# [DIRECTIVE]
Scan the entries that follow and copy out every line containing "left".

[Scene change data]
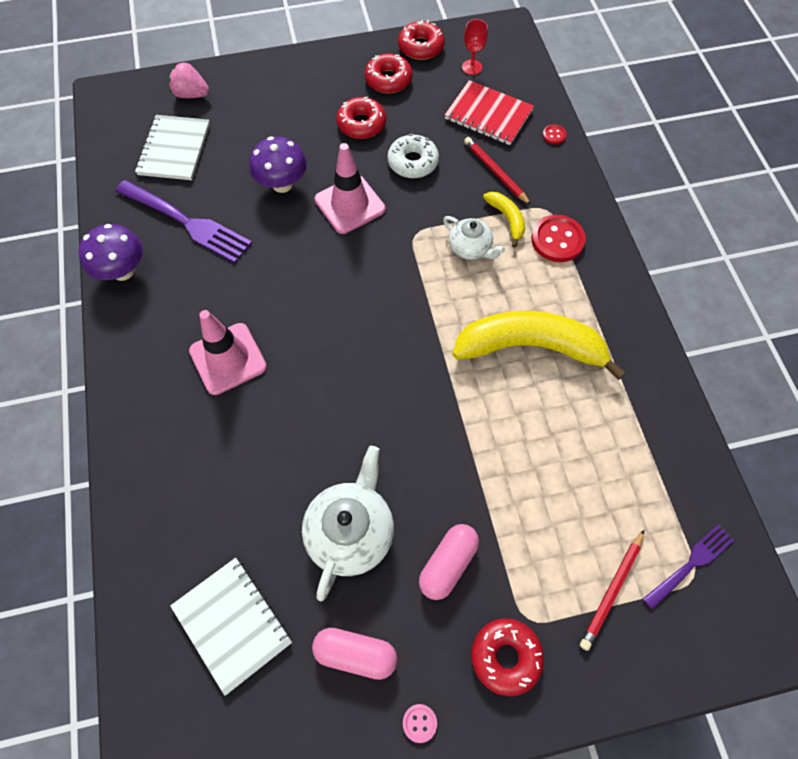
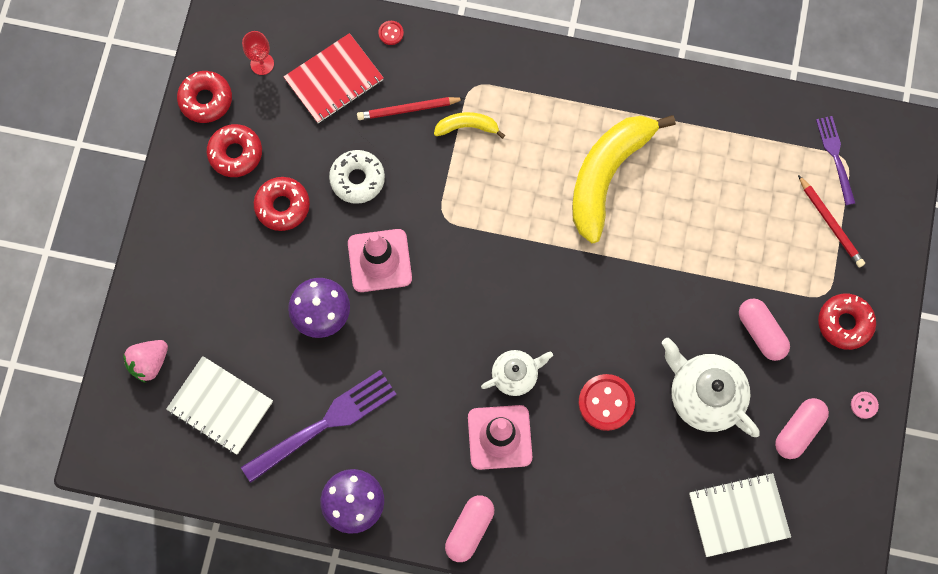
camera: 65 degrees left, 10 degrees up
white teapot [443,216,505,260] -> white teapot moved to [481,350,553,396]
red button [531,215,586,262] -> red button moved to [578,374,635,431]
none -> pink capsule [445,495,494,562]

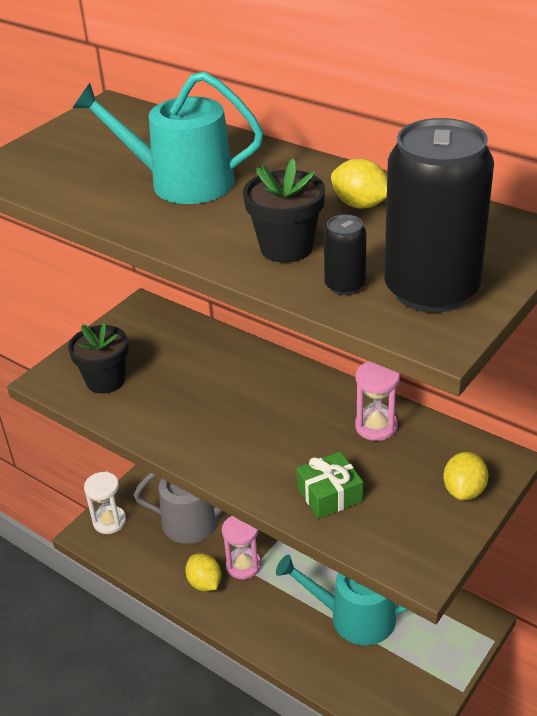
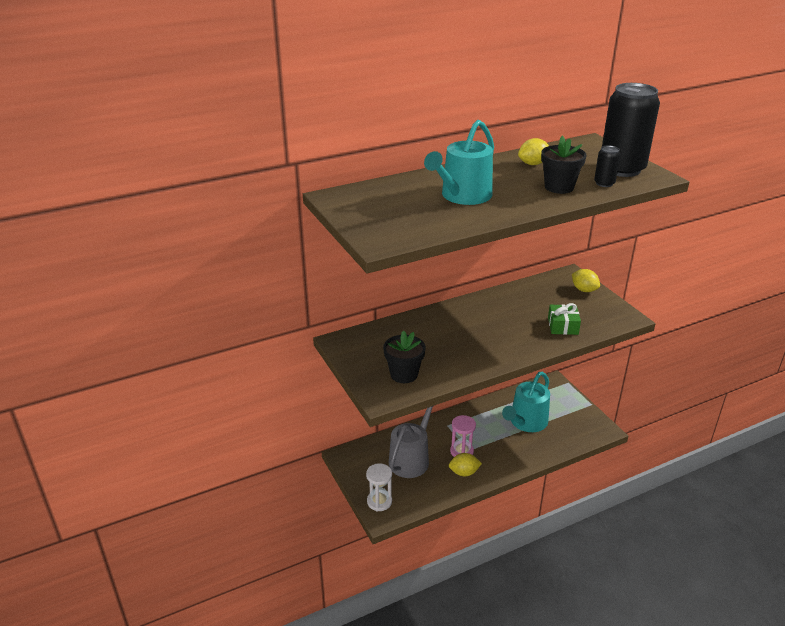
camera: 65 degrees left, 5 degrees down
pink hourglass [355,361,400,441] -> none

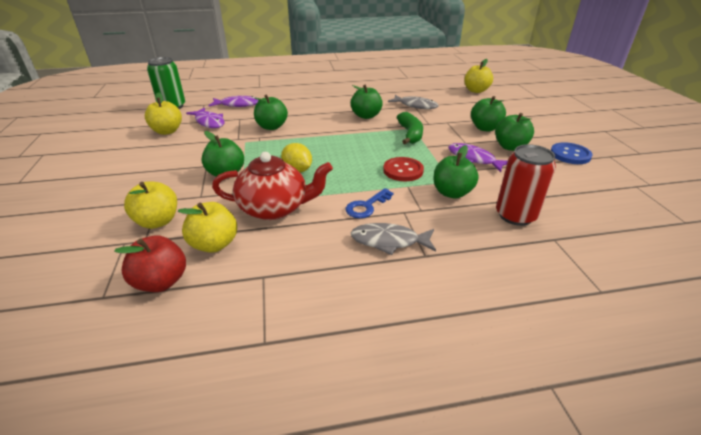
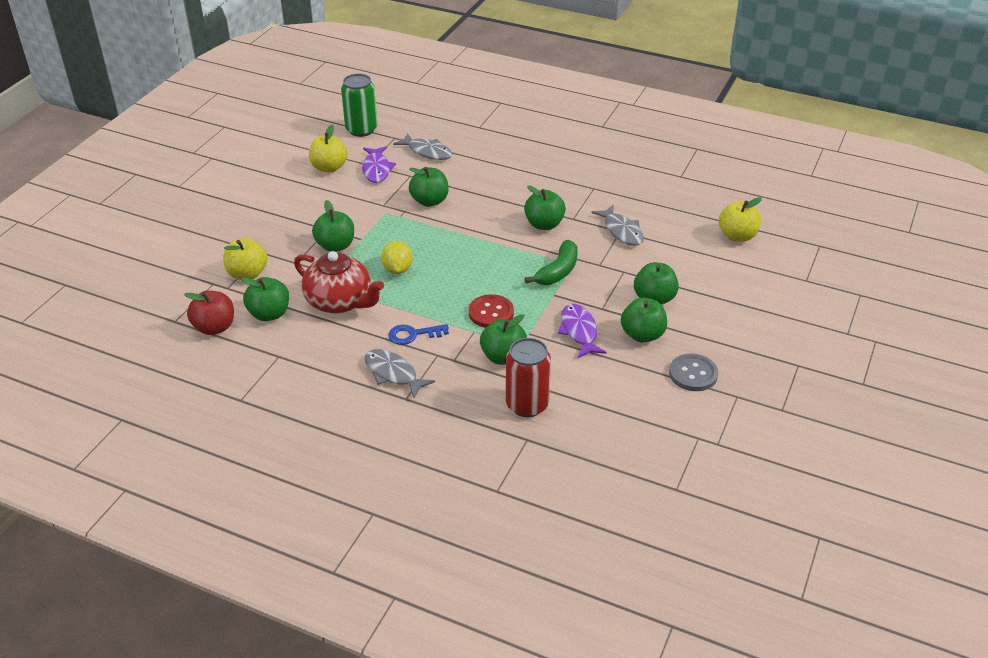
camera: 35 degrees right, 5 degrees up
yellow apple [178,202,237,253] -> green apple [241,277,289,321]
purple fish [208,96,259,107] -> grey fish [393,133,452,160]
blue button [551,142,593,164] -> grey button [669,354,718,391]

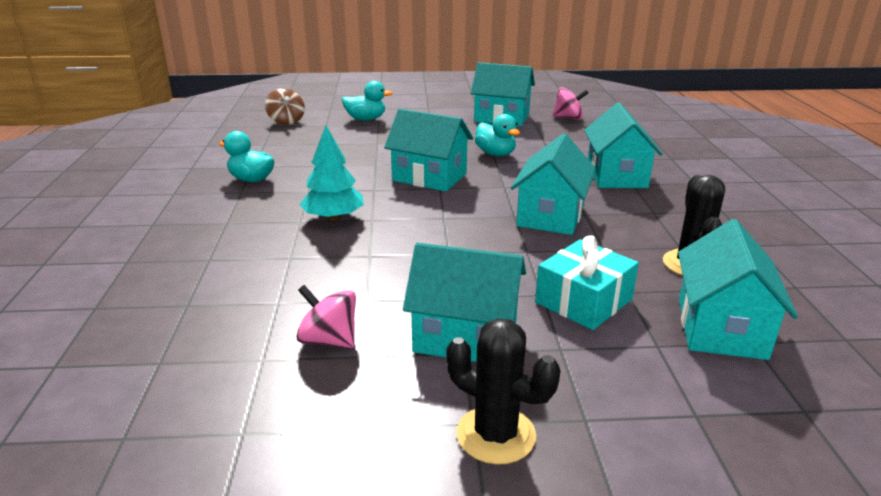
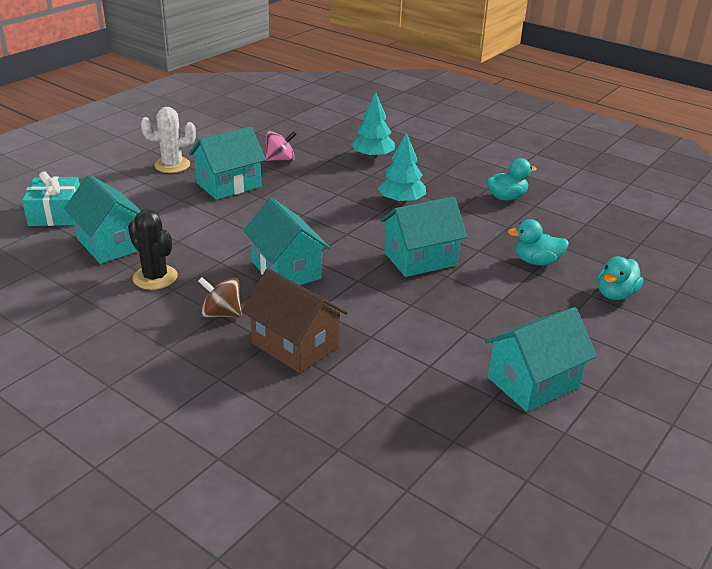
camera: 130 degrees right, 5 degrees up
brown spinning top [265,88,305,125] -> brown spinning top moved to [198,277,242,318]
black cactus [447,318,561,465] -> white cactus [141,107,196,173]
turquoise duck [475,114,520,156] -> turquoise duck moved to [508,219,569,265]
turquoise gift [535,235,639,330] -> turquoise gift moved to [22,171,80,226]
pink spinning top [553,87,588,120] -> none
turquoise house [584,102,663,188] -> brown house [242,268,348,373]
none -> turquoise tree [351,93,395,159]

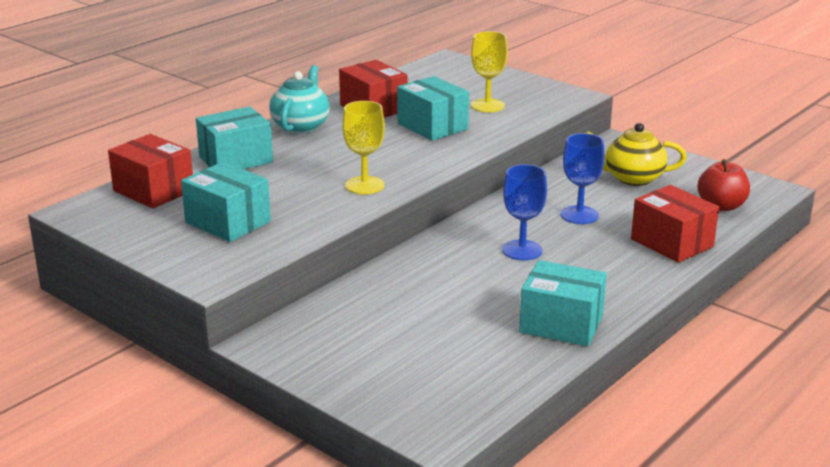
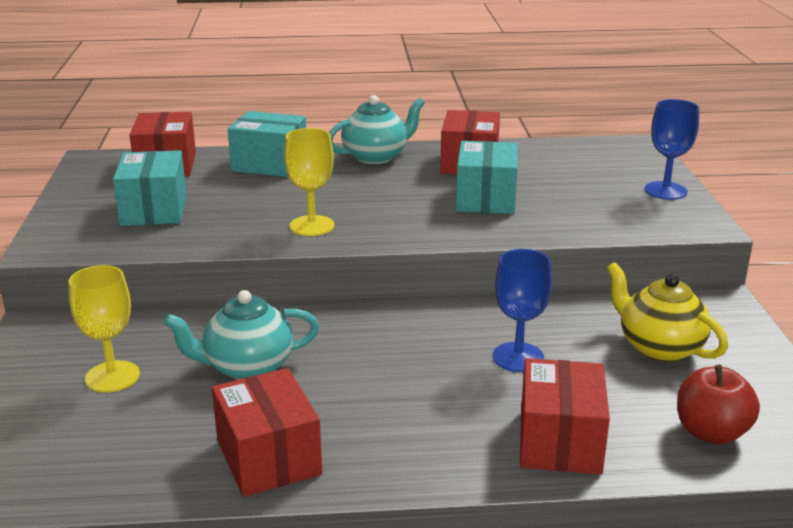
camera: 45 degrees right, 0 degrees up
yellow goblet [471,31,508,112] -> yellow goblet moved to [69,265,140,393]
blue goblet [502,164,547,260] -> blue goblet moved to [645,99,699,200]
turquoise box [519,260,607,346] -> red box [212,368,322,497]
none -> turquoise teapot [163,290,319,380]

# [SOLUTION FOR THIS PROBLEM]
camera: 65 degrees left, 10 degrees up
camera: 65 degrees left, 5 degrees down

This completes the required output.